#### TASK ITEM
Would it be possible to write out each entry below exactly, without the pictures?

(Before-and-after object lists)
------------------------------------------------
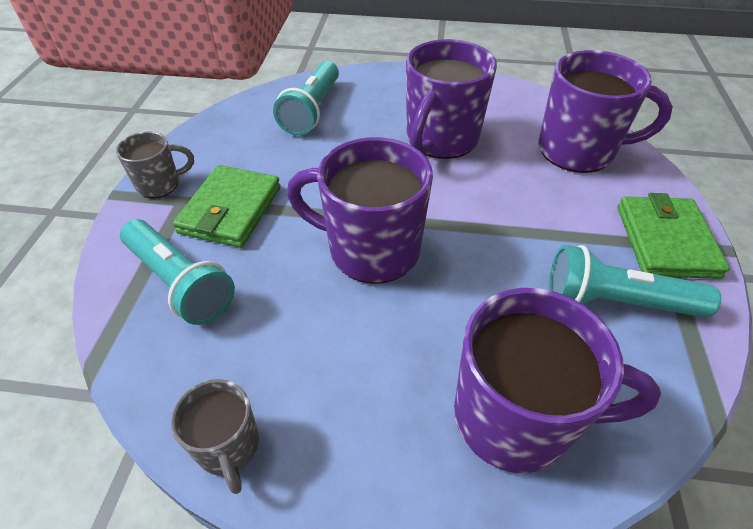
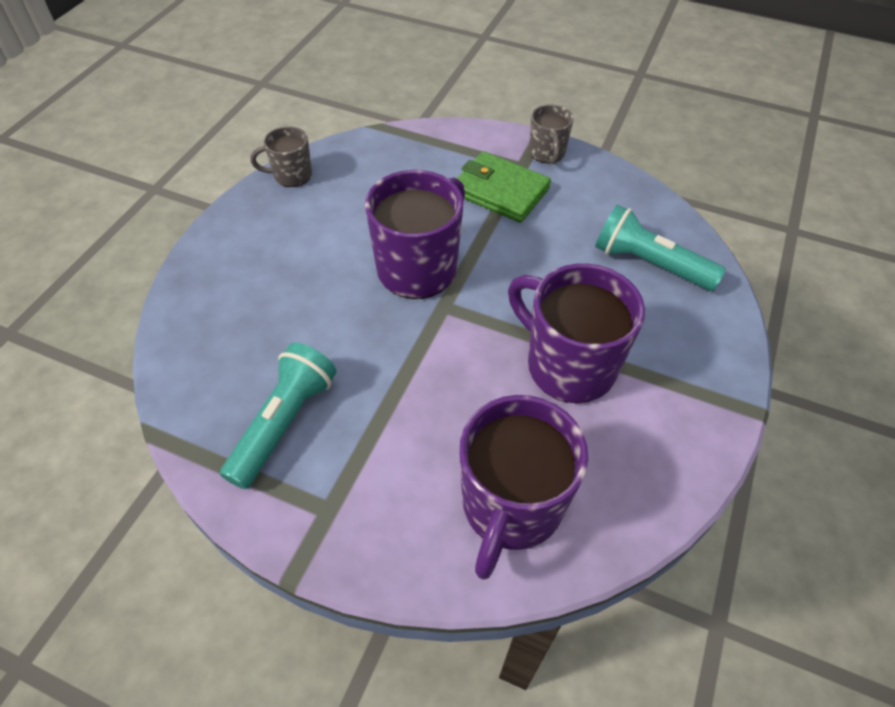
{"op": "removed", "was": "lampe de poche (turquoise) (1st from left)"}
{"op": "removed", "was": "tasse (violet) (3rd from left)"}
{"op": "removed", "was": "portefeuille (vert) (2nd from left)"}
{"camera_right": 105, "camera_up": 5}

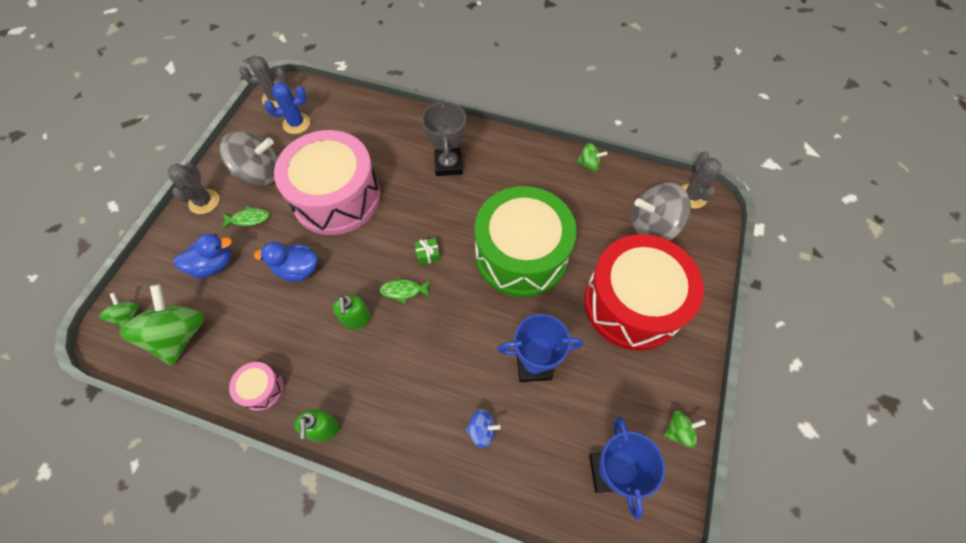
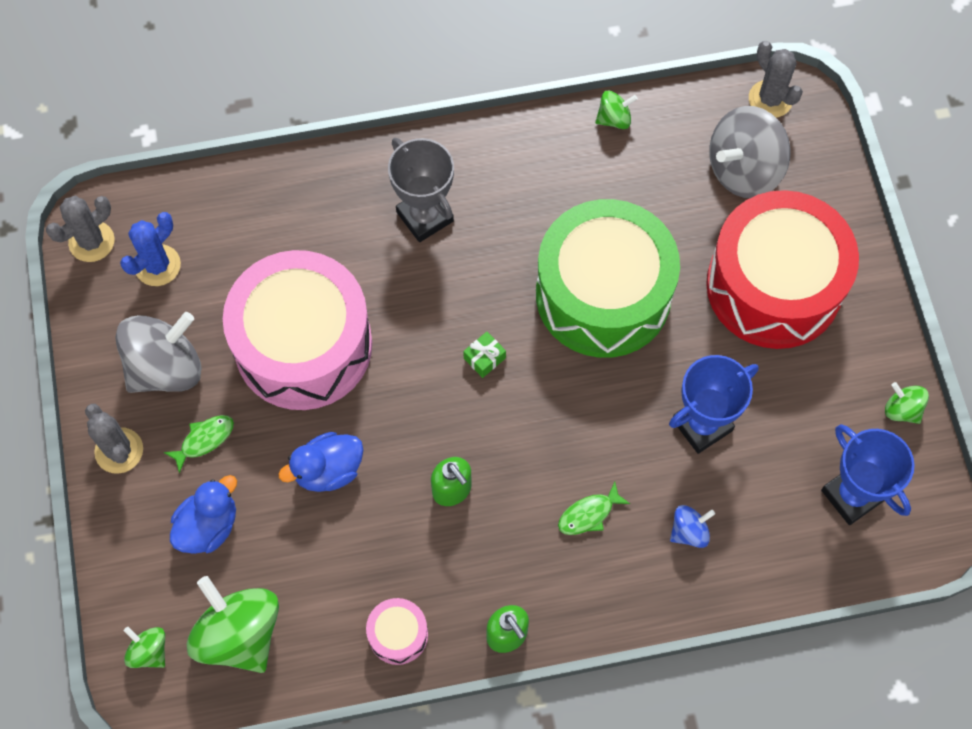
{"op": "moved", "was": "poisson (vert) (2nd from left)"}
{"op": "turned", "was": "toupie (vert) (4th from left)", "clockwise": -90}
{"camera_right": -30, "camera_up": 5}

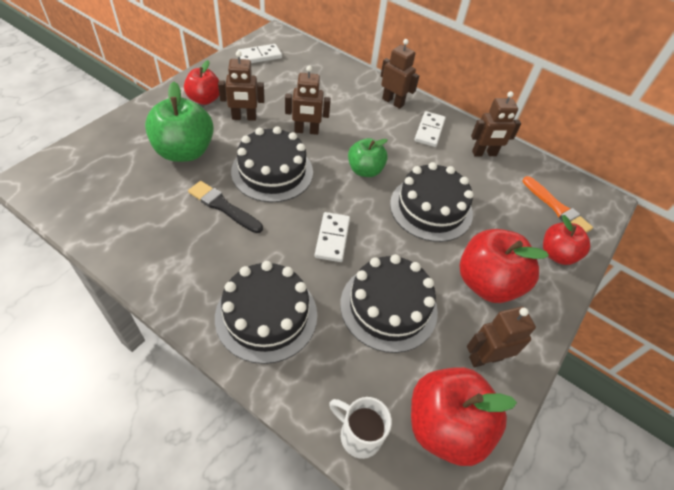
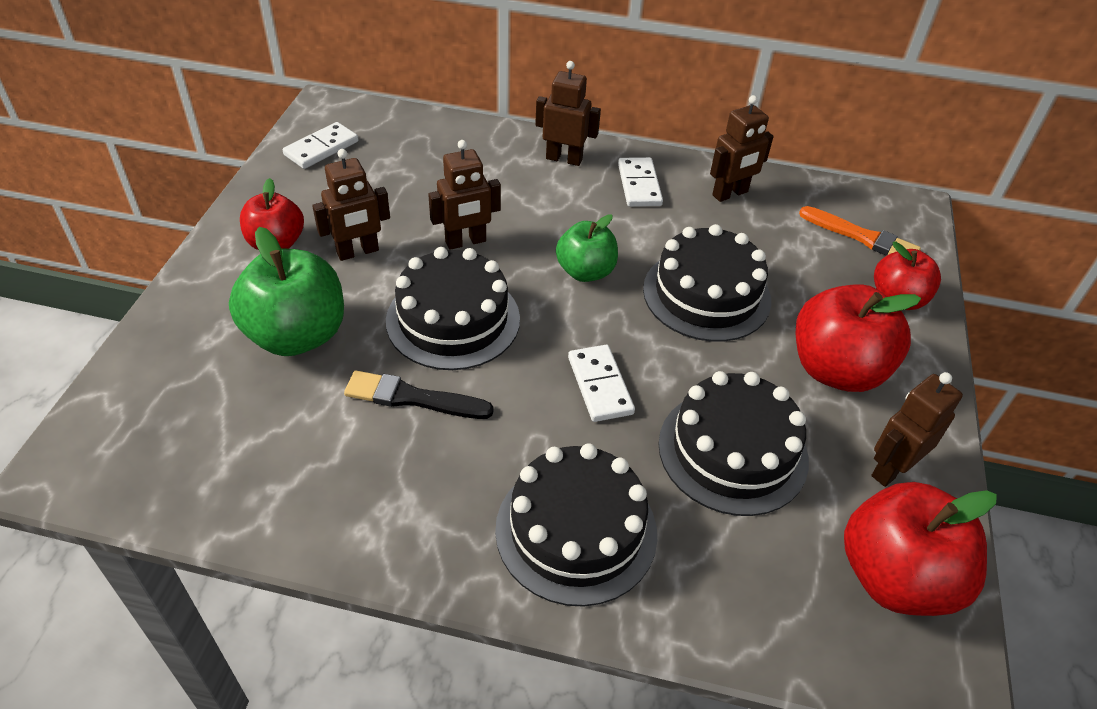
{"op": "removed", "was": "tasse (blanc)"}
{"camera_right": -20, "camera_up": -5}

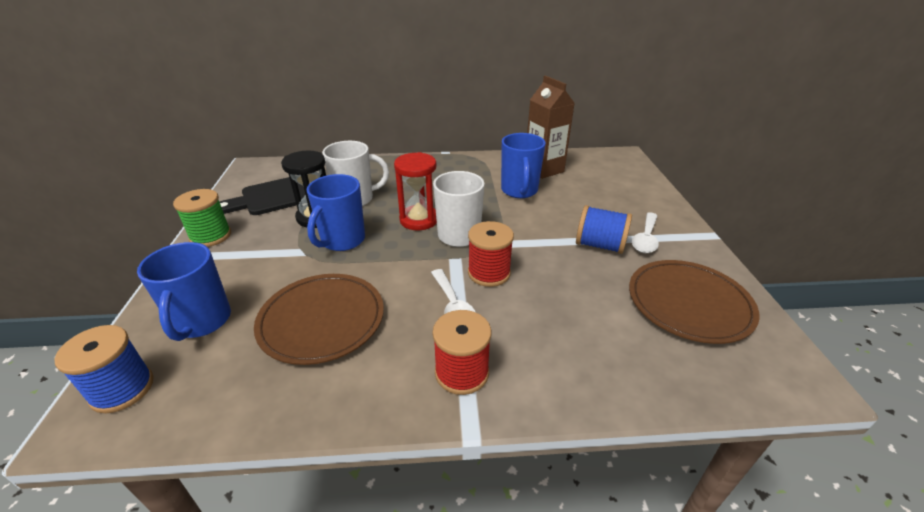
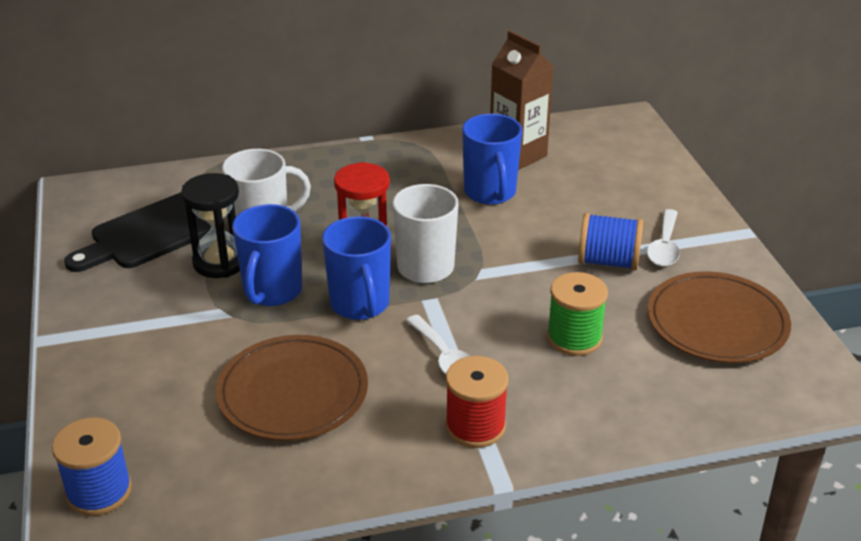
{"op": "moved", "was": "tasse (bleu) (1st from left in the first image)", "now": "tasse (bleu) (2nd from left)"}
{"op": "moved", "was": "bobine (vert)"}
{"op": "removed", "was": "bobine (rouge) (2nd from left)"}
{"camera_right": -10, "camera_up": 0}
------------------------------------------------
#### REPLY TO THE TASK
{"op": "removed", "was": "lampe de poche (turquoise) (1st from left)"}
{"op": "removed", "was": "tasse (violet) (3rd from left)"}
{"op": "removed", "was": "portefeuille (vert) (2nd from left)"}
{"camera_right": 105, "camera_up": 5}

{"op": "moved", "was": "poisson (vert) (2nd from left)"}
{"op": "turned", "was": "toupie (vert) (4th from left)", "clockwise": -90}
{"camera_right": -30, "camera_up": 5}

{"op": "removed", "was": "tasse (blanc)"}
{"camera_right": -20, "camera_up": -5}

{"op": "moved", "was": "tasse (bleu) (1st from left in the first image)", "now": "tasse (bleu) (2nd from left)"}
{"op": "moved", "was": "bobine (vert)"}
{"op": "removed", "was": "bobine (rouge) (2nd from left)"}
{"camera_right": -10, "camera_up": 0}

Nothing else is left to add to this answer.